- _ABOUT THIS TASK_
Take the lines below between the one holding "blue screwdriver: 5 -> 1" and the one holding "brown candle: 1 -> 3", inclusive, and copy them exactly. Add nothing.

- _Items from a dataset_
★ ★ ★ ★

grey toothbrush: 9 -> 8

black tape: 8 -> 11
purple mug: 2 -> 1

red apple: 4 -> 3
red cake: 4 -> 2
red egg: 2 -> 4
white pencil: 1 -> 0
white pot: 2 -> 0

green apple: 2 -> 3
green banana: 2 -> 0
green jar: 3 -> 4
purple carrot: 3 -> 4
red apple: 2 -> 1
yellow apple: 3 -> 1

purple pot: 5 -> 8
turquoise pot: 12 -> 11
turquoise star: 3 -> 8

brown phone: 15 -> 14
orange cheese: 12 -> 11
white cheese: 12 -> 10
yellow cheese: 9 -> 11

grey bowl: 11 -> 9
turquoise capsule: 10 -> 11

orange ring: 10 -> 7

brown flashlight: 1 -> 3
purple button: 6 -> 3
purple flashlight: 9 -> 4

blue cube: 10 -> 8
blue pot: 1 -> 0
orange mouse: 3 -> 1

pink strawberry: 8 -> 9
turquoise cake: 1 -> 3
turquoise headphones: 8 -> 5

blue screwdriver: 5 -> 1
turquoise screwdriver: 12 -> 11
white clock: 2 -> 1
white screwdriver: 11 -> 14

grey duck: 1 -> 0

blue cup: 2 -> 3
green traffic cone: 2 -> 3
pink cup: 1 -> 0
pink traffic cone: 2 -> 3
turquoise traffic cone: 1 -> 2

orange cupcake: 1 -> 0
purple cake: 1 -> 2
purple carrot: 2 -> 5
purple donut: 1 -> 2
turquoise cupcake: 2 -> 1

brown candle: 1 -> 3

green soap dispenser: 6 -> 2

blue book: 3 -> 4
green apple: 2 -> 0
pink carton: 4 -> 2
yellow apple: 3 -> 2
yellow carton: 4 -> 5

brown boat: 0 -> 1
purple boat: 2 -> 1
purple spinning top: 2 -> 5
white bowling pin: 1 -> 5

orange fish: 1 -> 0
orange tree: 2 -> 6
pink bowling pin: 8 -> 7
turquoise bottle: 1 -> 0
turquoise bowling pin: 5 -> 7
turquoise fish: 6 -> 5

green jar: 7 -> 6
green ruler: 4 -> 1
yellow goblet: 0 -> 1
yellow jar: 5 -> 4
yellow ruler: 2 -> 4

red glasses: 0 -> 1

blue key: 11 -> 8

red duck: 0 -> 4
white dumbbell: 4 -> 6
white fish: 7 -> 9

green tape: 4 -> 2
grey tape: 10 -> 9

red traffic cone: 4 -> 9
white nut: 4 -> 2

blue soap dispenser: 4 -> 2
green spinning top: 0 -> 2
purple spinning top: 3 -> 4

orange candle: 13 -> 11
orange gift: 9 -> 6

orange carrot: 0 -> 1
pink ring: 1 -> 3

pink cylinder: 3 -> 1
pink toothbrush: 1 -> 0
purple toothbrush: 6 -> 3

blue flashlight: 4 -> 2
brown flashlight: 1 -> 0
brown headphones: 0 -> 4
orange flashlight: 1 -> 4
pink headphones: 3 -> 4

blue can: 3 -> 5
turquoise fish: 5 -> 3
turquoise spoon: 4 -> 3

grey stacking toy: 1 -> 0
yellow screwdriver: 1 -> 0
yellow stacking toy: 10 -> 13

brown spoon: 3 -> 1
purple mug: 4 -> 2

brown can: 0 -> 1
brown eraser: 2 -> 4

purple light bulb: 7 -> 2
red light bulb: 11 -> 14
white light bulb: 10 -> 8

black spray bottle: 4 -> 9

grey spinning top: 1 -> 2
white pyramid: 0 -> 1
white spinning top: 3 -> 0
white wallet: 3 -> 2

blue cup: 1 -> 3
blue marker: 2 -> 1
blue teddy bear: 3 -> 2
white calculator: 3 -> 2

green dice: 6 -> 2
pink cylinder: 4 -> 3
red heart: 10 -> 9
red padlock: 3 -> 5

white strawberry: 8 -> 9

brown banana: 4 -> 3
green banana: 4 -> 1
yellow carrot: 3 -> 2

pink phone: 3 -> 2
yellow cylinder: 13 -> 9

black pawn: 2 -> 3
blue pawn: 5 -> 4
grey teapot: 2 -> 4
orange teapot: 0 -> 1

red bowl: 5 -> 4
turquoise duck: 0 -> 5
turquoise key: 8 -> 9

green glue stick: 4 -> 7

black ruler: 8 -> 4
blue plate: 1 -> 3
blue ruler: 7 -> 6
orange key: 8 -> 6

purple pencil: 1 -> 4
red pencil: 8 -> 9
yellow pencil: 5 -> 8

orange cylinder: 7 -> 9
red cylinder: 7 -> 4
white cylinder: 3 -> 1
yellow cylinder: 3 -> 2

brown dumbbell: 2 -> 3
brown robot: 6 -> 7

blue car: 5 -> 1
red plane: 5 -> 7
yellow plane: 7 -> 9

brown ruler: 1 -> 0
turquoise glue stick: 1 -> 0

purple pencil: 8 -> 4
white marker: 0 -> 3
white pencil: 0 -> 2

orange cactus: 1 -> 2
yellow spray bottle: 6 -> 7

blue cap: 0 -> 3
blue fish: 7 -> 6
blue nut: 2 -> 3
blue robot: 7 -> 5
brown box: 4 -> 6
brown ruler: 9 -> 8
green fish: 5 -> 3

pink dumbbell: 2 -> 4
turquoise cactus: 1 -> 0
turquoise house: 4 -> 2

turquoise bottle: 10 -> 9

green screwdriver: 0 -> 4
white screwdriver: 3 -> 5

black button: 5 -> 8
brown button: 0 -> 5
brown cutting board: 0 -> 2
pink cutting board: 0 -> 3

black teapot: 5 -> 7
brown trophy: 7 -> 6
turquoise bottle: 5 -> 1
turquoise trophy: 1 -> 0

★ ★ ★ ★

- _ANSWER SECTION_
blue screwdriver: 5 -> 1
turquoise screwdriver: 12 -> 11
white clock: 2 -> 1
white screwdriver: 11 -> 14

grey duck: 1 -> 0

blue cup: 2 -> 3
green traffic cone: 2 -> 3
pink cup: 1 -> 0
pink traffic cone: 2 -> 3
turquoise traffic cone: 1 -> 2

orange cupcake: 1 -> 0
purple cake: 1 -> 2
purple carrot: 2 -> 5
purple donut: 1 -> 2
turquoise cupcake: 2 -> 1

brown candle: 1 -> 3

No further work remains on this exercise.